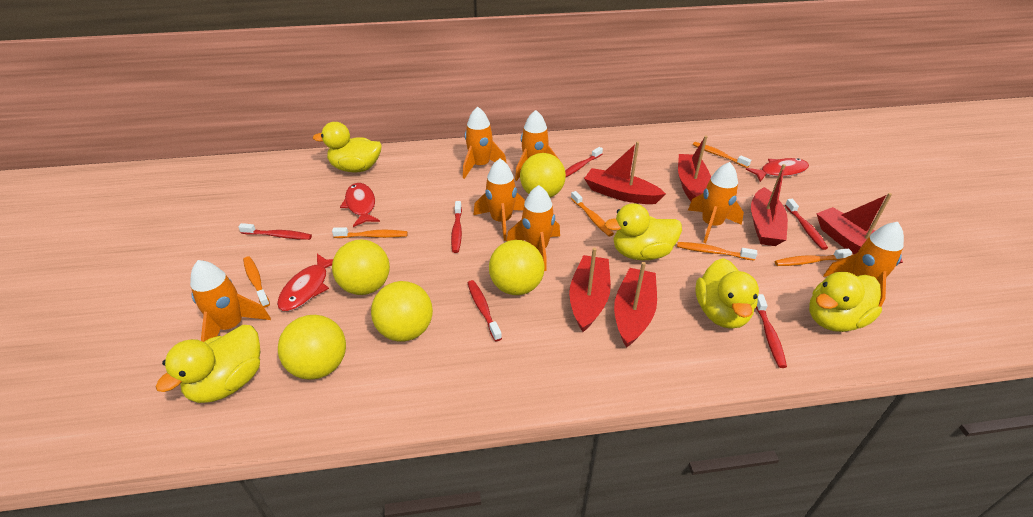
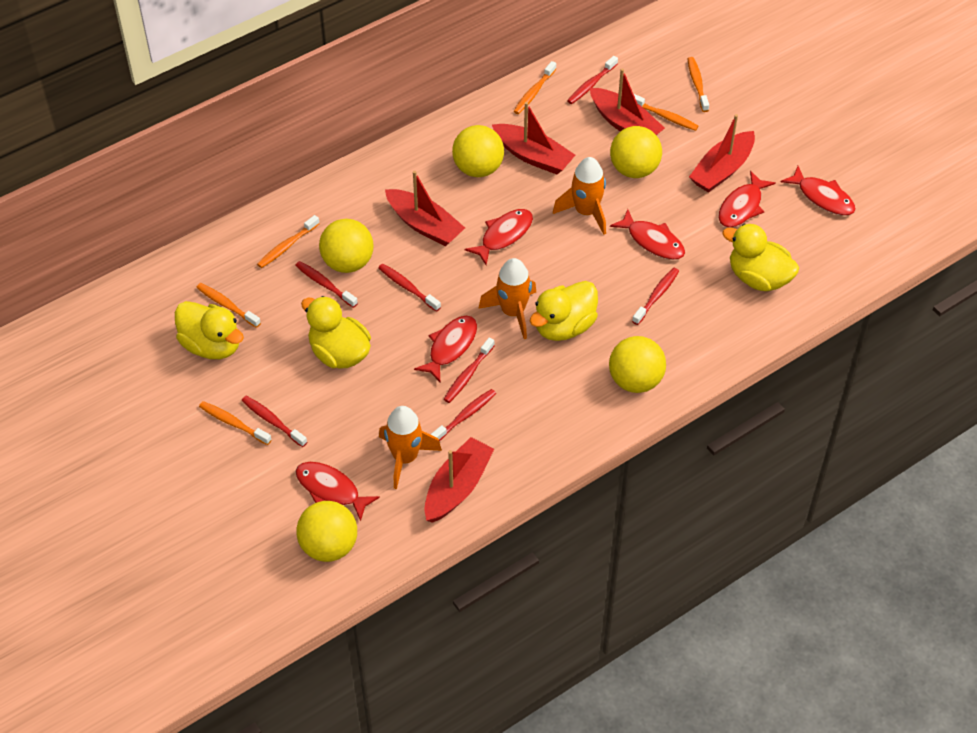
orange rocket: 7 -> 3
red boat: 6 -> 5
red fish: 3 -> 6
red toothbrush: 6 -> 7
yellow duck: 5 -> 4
========================
**What you should do:**
Reproduce the entire listing above precisely, but keep the images out.

**Exercise response:**
orange rocket: 7 -> 3
red boat: 6 -> 5
red fish: 3 -> 6
red toothbrush: 6 -> 7
yellow duck: 5 -> 4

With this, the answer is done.